Directions:
When you find the line with "V1: 3.3V (plus" among the records below, reproduce it and each line after it exactly, ending with the line with "BT1: 3.7V (plus".

Provided information:

Segment Open

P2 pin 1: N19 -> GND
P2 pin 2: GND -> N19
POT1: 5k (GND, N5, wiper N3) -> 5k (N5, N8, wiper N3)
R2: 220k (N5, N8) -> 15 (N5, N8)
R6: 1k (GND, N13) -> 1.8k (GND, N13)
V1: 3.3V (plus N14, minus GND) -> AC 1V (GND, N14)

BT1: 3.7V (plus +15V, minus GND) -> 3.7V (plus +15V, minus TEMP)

Segment Closed
Segment Open

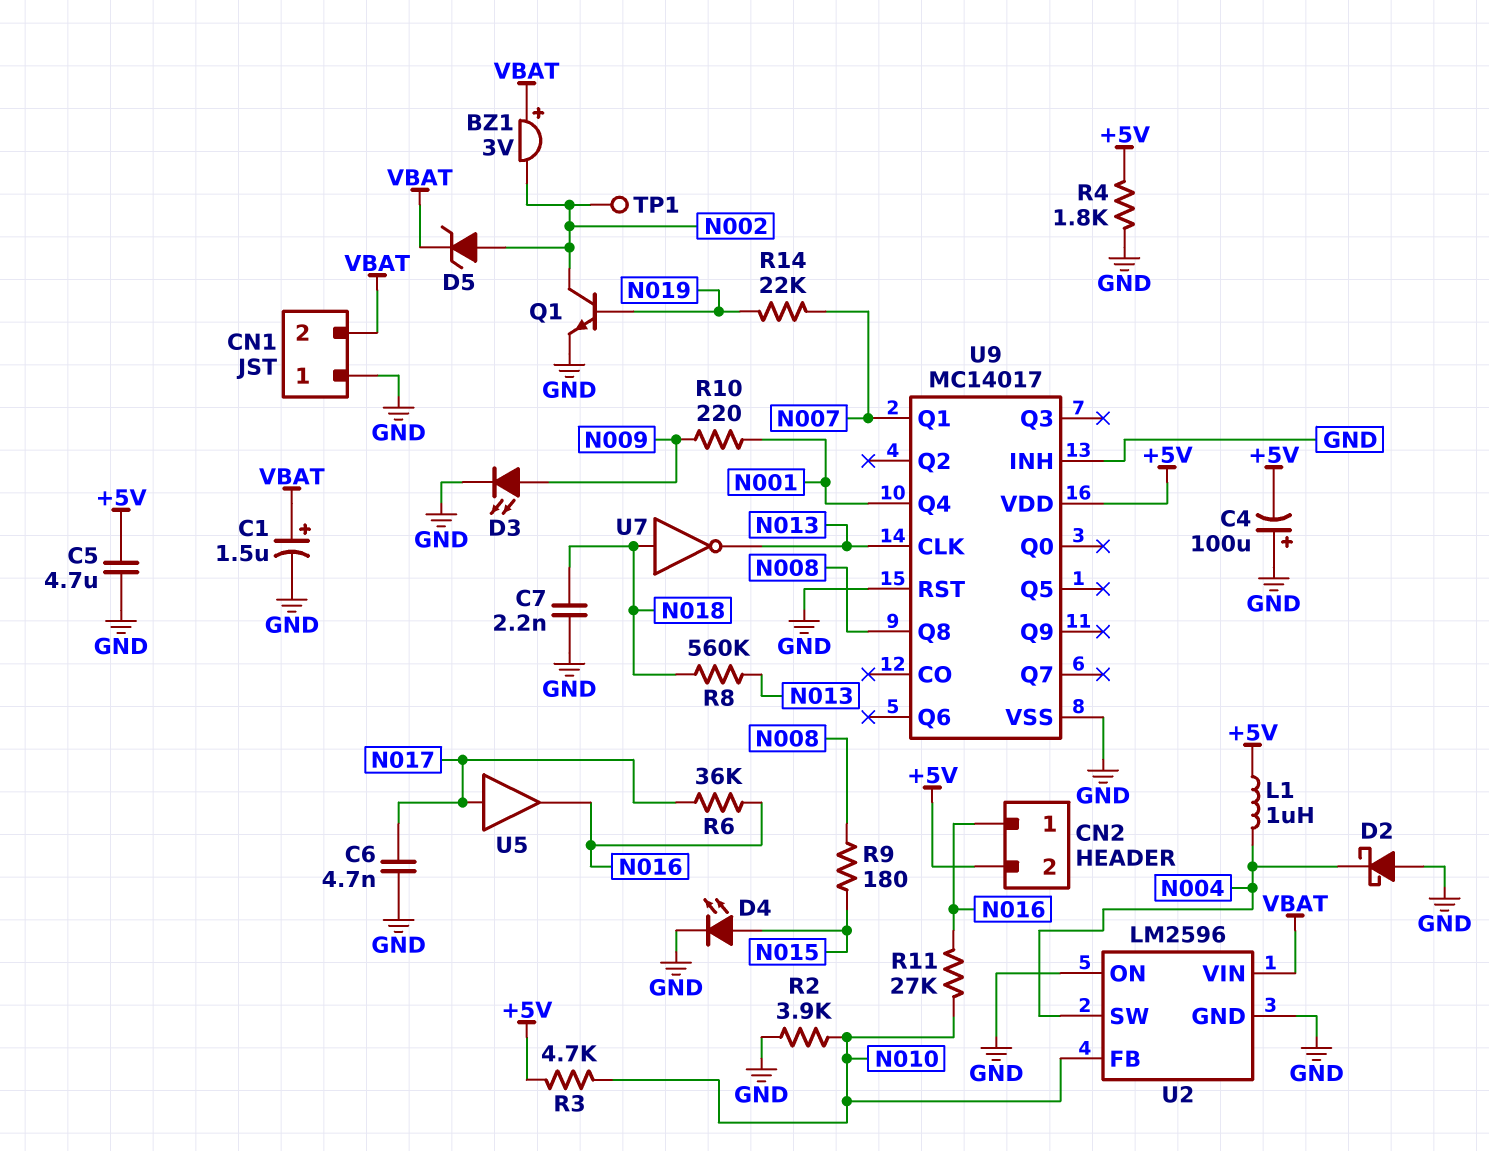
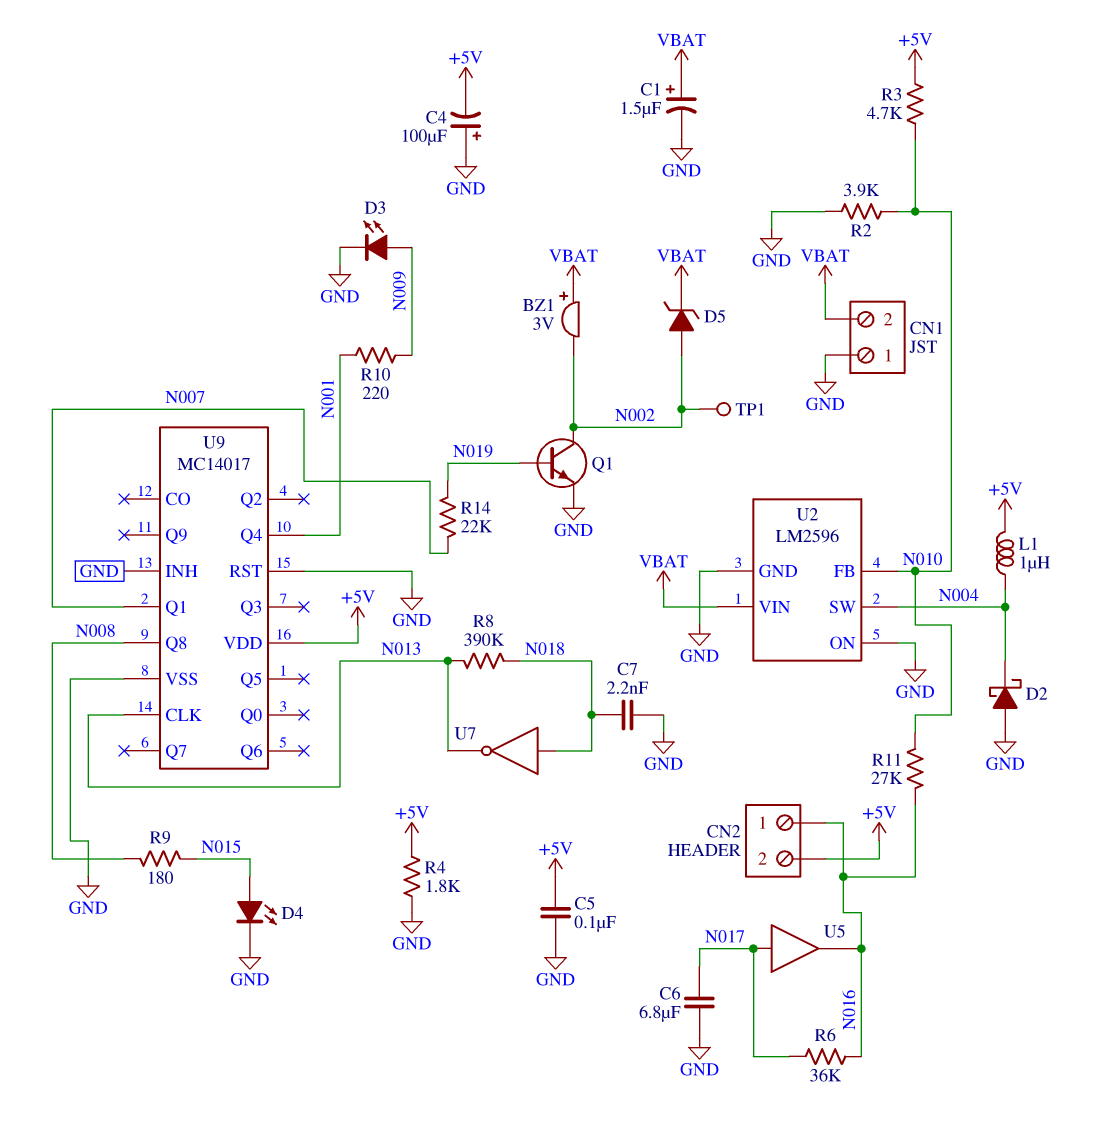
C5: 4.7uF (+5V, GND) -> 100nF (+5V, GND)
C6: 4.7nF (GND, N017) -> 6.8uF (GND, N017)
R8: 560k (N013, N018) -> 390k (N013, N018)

Segment Closed
Segment Open

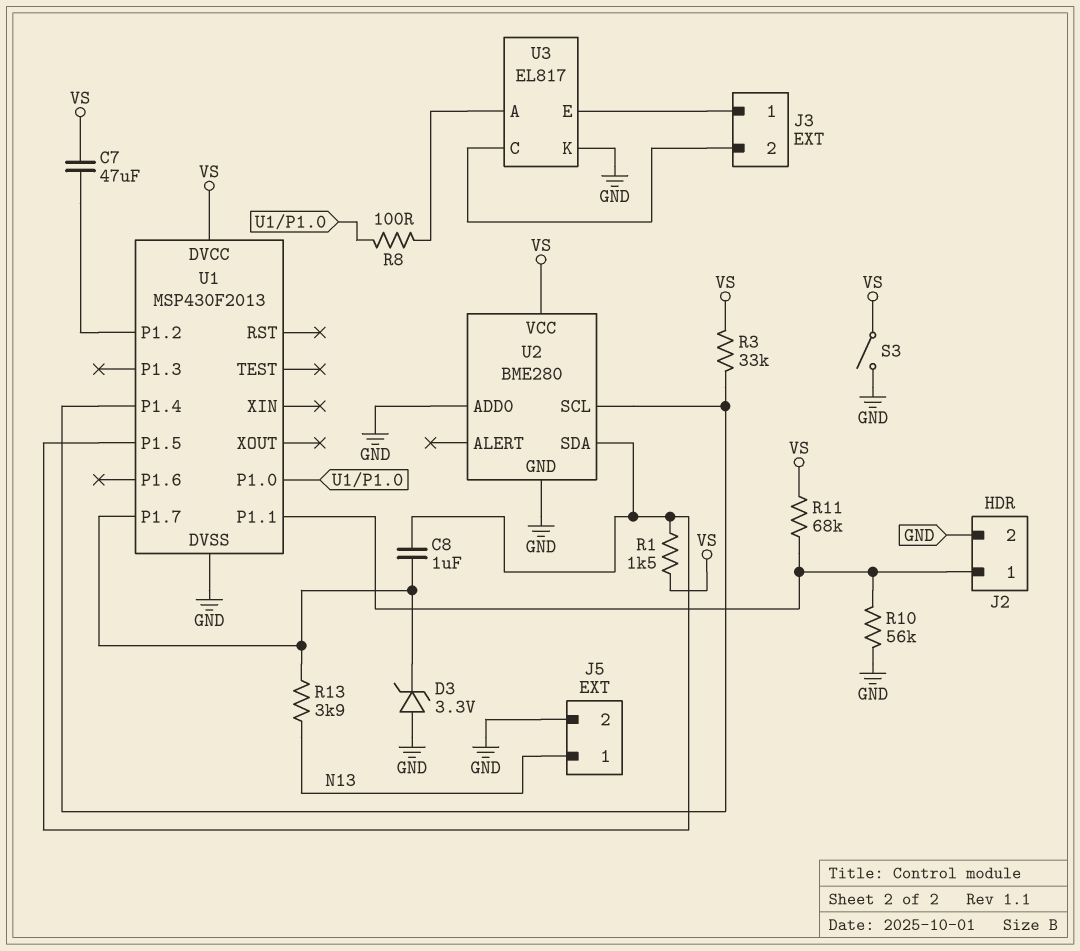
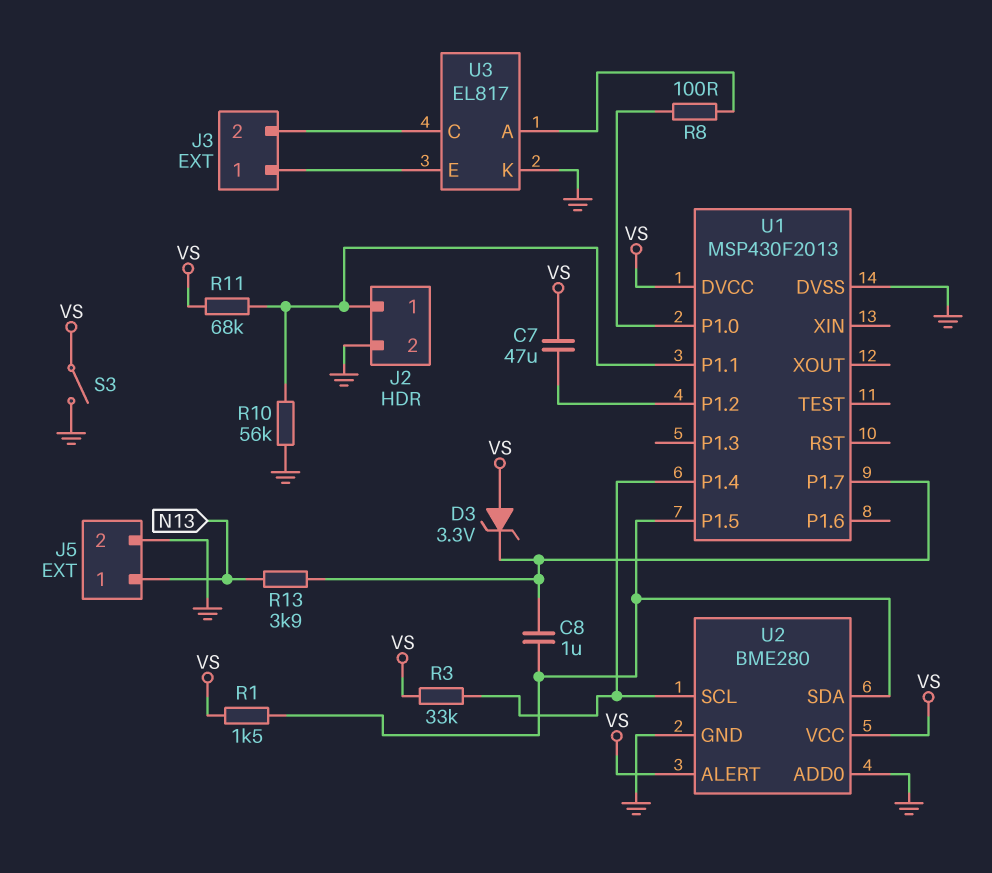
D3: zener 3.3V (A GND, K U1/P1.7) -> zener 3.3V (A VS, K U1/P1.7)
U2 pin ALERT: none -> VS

Segment Closed

Task output:
V1: 3.3V (plus N14, minus GND) -> AC 1V (GND, N14)

BT1: 3.7V (plus +15V, minus GND) -> 3.7V (plus +15V, minus TEMP)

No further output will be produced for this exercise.